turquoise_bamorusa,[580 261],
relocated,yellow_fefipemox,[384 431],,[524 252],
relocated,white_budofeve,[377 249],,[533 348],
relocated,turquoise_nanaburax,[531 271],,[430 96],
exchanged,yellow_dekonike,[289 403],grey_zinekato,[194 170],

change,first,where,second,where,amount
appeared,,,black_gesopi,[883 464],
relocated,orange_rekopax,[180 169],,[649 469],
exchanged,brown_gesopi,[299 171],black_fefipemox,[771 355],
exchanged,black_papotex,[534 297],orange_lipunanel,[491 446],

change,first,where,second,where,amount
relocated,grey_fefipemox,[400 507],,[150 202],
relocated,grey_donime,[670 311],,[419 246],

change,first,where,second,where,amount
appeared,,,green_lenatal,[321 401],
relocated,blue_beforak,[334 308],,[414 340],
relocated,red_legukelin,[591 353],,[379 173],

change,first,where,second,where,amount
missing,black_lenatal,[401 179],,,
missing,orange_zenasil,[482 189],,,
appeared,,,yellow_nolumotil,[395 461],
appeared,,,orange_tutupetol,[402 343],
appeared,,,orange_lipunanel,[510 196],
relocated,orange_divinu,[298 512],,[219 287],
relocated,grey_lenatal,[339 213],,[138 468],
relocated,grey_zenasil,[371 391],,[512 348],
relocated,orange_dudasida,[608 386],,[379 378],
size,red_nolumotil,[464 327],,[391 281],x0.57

= = =

Exercise requirements: Write the data from above out again, exactly.

Task answer:
turquoise_bamorusa,[580 261],
relocated,yellow_fefipemox,[384 431],,[524 252],
relocated,white_budofeve,[377 249],,[533 348],
relocated,turquoise_nanaburax,[531 271],,[430 96],
exchanged,yellow_dekonike,[289 403],grey_zinekato,[194 170],

change,first,where,second,where,amount
appeared,,,black_gesopi,[883 464],
relocated,orange_rekopax,[180 169],,[649 469],
exchanged,brown_gesopi,[299 171],black_fefipemox,[771 355],
exchanged,black_papotex,[534 297],orange_lipunanel,[491 446],

change,first,where,second,where,amount
relocated,grey_fefipemox,[400 507],,[150 202],
relocated,grey_donime,[670 311],,[419 246],

change,first,where,second,where,amount
appeared,,,green_lenatal,[321 401],
relocated,blue_beforak,[334 308],,[414 340],
relocated,red_legukelin,[591 353],,[379 173],

change,first,where,second,where,amount
missing,black_lenatal,[401 179],,,
missing,orange_zenasil,[482 189],,,
appeared,,,yellow_nolumotil,[395 461],
appeared,,,orange_tutupetol,[402 343],
appeared,,,orange_lipunanel,[510 196],
relocated,orange_divinu,[298 512],,[219 287],
relocated,grey_lenatal,[339 213],,[138 468],
relocated,grey_zenasil,[371 391],,[512 348],
relocated,orange_dudasida,[608 386],,[379 378],
size,red_nolumotil,[464 327],,[391 281],x0.57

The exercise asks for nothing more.